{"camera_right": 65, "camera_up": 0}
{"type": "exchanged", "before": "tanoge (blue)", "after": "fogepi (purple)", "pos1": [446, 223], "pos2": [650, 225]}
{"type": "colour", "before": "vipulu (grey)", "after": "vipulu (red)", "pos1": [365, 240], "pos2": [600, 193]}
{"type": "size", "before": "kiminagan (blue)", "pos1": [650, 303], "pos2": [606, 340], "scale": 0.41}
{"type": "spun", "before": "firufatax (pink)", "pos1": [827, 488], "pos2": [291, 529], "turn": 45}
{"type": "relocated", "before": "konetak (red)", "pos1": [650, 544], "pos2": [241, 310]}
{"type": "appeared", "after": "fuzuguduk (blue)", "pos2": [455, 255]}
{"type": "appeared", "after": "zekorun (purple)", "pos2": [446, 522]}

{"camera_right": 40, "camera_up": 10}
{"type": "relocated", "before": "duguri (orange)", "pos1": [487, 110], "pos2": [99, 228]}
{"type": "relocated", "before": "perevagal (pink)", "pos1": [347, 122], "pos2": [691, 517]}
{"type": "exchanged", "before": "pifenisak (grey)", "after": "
● ● ● ● ● ● ●
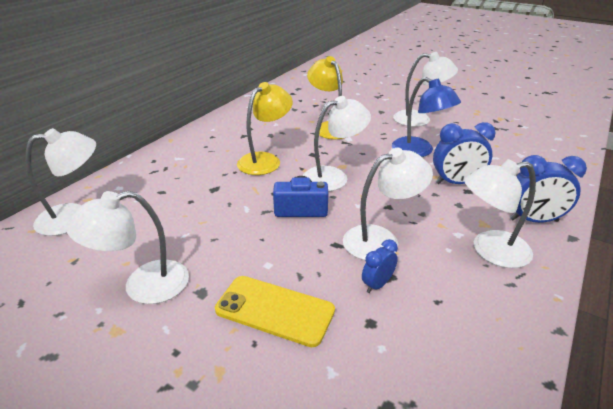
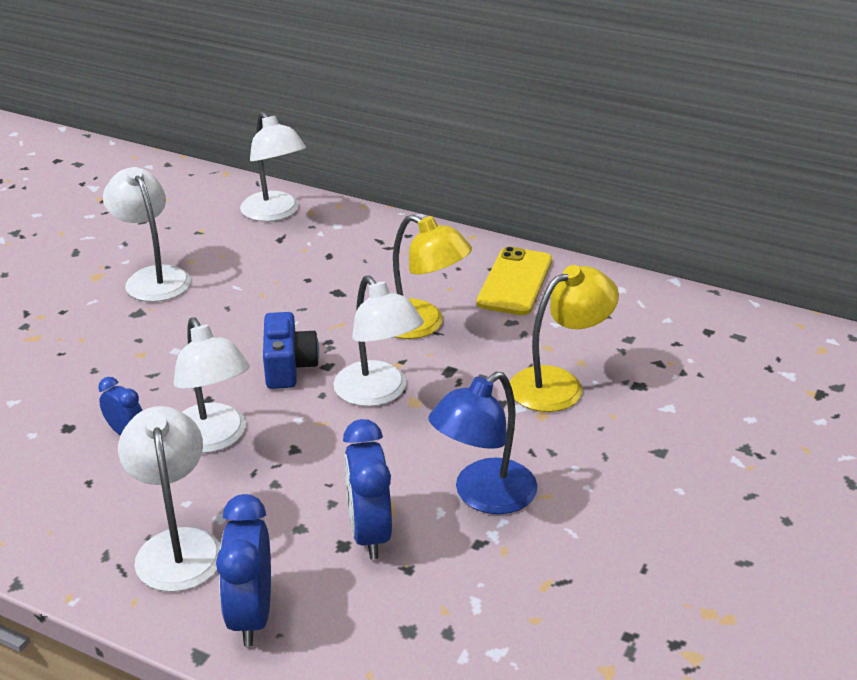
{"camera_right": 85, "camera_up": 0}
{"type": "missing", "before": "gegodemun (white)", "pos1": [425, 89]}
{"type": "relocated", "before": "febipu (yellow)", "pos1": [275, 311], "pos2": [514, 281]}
● ● ● ● ● ● ●
Only the lines containing "blue" are needed; pull them out of the listing.

{"type": "exchanged", "before": "tanoge (blue)", "after": "fogepi (purple)", "pos1": [446, 223], "pos2": [650, 225]}
{"type": "size", "before": "kiminagan (blue)", "pos1": [650, 303], "pos2": [606, 340], "scale": 0.41}
{"type": "appeared", "after": "fuzuguduk (blue)", "pos2": [455, 255]}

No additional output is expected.